**HOW TO COMPLETE THIS TASK**
Look through the entries below and count the lines with the word "orange" in them; give only the number.

**Coordinate-based change listings**
┌──
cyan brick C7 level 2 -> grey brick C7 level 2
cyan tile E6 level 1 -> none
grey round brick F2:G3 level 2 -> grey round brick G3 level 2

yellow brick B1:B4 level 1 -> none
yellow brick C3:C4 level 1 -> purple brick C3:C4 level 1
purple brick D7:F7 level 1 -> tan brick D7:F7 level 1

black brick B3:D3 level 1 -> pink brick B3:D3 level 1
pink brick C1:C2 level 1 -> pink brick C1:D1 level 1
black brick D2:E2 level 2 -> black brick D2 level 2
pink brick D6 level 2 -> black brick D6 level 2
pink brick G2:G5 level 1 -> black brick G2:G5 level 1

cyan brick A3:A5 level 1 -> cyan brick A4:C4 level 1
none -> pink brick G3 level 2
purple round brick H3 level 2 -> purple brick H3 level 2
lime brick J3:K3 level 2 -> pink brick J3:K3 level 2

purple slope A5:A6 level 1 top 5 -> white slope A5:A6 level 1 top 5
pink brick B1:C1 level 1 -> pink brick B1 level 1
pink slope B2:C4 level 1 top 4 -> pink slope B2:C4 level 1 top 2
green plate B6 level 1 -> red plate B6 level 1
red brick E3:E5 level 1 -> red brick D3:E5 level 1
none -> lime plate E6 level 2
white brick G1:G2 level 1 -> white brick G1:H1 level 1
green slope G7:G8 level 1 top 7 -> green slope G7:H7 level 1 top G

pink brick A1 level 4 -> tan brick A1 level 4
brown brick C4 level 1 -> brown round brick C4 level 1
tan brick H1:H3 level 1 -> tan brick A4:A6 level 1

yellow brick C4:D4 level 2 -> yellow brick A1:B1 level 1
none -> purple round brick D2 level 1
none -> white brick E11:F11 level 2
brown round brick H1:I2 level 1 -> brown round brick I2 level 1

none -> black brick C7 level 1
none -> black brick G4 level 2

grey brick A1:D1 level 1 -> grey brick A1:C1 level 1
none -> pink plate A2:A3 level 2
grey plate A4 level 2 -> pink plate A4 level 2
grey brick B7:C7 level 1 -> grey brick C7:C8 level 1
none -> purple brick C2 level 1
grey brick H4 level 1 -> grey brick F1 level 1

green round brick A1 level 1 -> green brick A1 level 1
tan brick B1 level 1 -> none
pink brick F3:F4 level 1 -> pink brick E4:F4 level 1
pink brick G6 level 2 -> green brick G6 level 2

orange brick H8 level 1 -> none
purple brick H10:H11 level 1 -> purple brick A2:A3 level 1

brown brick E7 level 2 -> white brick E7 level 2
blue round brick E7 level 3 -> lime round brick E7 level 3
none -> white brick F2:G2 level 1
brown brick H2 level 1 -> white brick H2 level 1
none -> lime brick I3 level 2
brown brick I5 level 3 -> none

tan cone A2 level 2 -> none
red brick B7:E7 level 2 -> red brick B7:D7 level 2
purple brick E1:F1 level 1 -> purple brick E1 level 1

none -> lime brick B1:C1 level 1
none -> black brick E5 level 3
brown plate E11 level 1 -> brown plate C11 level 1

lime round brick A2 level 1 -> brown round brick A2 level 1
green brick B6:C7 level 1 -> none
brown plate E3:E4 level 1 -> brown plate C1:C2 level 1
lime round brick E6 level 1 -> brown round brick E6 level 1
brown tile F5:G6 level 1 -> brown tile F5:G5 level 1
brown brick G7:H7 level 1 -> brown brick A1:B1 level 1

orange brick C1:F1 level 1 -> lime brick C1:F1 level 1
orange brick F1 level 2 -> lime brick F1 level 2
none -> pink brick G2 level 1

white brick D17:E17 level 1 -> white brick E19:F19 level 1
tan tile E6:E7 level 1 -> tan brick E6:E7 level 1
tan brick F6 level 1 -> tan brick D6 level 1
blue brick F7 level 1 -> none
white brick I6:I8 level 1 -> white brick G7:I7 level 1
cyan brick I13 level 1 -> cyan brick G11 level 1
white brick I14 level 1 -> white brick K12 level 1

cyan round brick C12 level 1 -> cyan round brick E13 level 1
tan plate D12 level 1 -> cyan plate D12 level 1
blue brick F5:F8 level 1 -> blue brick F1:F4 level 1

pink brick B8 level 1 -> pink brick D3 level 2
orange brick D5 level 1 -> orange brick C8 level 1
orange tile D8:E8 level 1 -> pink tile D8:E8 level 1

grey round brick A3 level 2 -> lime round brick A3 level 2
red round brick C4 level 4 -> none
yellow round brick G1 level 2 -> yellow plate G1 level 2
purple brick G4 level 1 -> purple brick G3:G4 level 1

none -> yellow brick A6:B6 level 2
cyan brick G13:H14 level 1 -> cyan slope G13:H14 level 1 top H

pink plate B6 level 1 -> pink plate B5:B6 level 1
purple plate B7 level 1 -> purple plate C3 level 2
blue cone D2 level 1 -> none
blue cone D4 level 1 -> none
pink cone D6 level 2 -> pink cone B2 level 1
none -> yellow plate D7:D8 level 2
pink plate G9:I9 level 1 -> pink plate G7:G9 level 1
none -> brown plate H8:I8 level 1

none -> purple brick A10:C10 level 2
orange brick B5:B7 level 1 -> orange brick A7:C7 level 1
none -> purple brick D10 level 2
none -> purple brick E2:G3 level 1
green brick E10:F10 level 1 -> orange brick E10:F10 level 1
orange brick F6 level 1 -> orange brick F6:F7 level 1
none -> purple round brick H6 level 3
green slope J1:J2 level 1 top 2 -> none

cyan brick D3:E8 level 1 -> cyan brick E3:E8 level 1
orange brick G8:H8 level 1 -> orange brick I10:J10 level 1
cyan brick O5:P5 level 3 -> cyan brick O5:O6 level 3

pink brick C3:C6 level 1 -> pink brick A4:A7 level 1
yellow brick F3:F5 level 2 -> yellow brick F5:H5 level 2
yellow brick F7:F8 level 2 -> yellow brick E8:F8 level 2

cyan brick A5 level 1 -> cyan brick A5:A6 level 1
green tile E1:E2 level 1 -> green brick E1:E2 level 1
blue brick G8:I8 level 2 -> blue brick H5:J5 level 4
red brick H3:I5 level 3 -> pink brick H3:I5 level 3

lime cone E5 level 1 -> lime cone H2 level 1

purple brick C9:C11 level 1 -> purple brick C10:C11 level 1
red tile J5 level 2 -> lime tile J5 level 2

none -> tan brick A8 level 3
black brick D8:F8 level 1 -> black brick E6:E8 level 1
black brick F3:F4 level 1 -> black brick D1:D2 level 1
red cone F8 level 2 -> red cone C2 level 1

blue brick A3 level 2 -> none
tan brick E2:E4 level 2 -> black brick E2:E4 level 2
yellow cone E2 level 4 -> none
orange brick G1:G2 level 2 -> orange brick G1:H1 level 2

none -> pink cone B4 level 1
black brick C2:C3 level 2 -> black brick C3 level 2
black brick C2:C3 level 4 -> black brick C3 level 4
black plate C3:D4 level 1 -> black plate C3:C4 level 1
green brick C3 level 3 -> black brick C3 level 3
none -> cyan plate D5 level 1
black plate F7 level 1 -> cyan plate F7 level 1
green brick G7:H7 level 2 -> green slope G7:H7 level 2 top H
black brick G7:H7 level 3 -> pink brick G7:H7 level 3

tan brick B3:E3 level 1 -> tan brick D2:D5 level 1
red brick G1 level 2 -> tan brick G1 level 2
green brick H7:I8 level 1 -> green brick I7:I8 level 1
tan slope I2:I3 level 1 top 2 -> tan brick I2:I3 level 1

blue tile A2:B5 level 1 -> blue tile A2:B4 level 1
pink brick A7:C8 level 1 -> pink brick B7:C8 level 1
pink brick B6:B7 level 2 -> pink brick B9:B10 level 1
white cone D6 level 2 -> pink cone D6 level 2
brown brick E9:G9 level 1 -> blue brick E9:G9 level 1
└──
**TASK SOLUTION**
10